**Assigned task:** Since the copy must hold text only, transcribe the data below exactly and omit the images.

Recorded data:
+++++

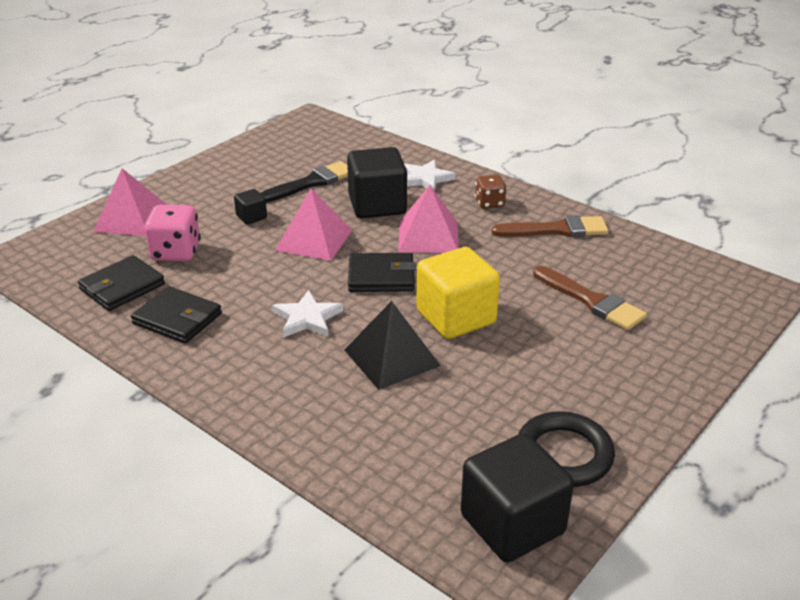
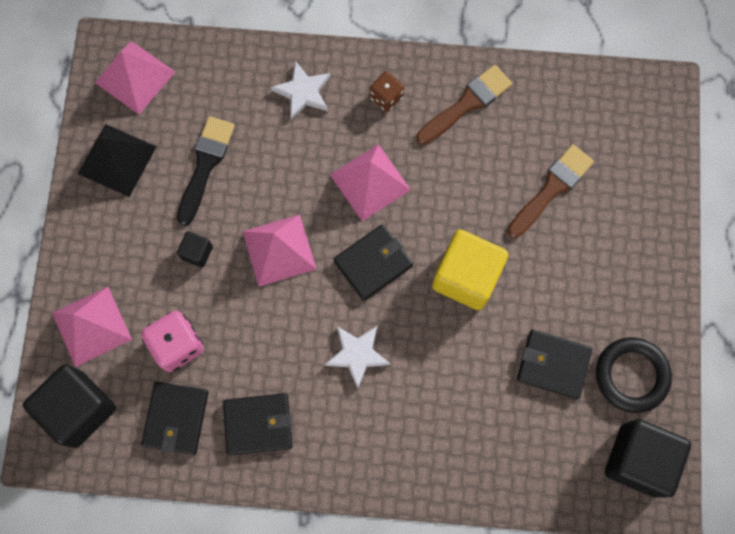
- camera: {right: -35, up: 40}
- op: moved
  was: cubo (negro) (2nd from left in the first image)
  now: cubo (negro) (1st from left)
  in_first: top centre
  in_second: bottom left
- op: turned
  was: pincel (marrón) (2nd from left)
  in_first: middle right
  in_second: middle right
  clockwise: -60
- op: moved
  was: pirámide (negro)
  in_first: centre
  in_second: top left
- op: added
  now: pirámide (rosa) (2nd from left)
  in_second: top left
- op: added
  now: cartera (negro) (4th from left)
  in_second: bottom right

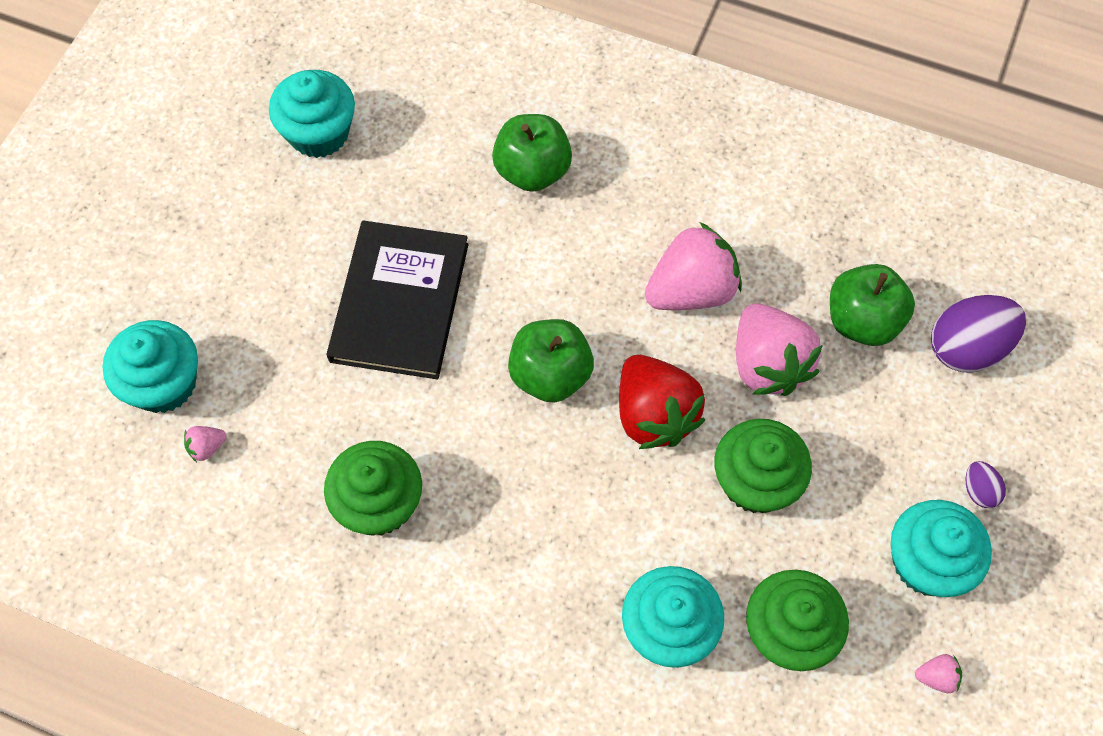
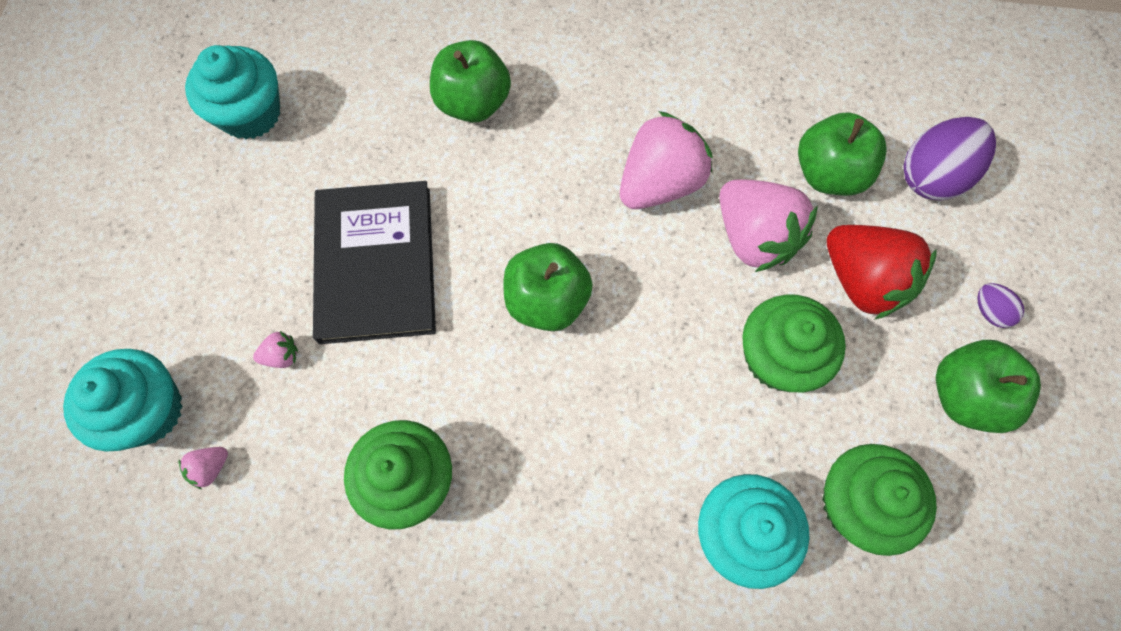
- camera: {right: -15, up: 5}
- op: moved
  was: fresa (rojo)
  in_first: centre
  in_second: middle right
- op: replaced
  was: magdalena (turquesa) (4th from left)
  now: manzana (verde) (4th from left)
  in_first: bottom right
  in_second: middle right
- op: moved
  was: fresa (rosa) (4th from left in the first image)
  now: fresa (rosa) (2nd from left)
  in_first: bottom right
  in_second: middle left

+++++

**Response to the task:**
- camera: {right: -35, up: 40}
- op: moved
  was: cubo (negro) (2nd from left in the first image)
  now: cubo (negro) (1st from left)
  in_first: top centre
  in_second: bottom left
- op: turned
  was: pincel (marrón) (2nd from left)
  in_first: middle right
  in_second: middle right
  clockwise: -60
- op: moved
  was: pirámide (negro)
  in_first: centre
  in_second: top left
- op: added
  now: pirámide (rosa) (2nd from left)
  in_second: top left
- op: added
  now: cartera (negro) (4th from left)
  in_second: bottom right

- camera: {right: -15, up: 5}
- op: moved
  was: fresa (rojo)
  in_first: centre
  in_second: middle right
- op: replaced
  was: magdalena (turquesa) (4th from left)
  now: manzana (verde) (4th from left)
  in_first: bottom right
  in_second: middle right
- op: moved
  was: fresa (rosa) (4th from left in the first image)
  now: fresa (rosa) (2nd from left)
  in_first: bottom right
  in_second: middle left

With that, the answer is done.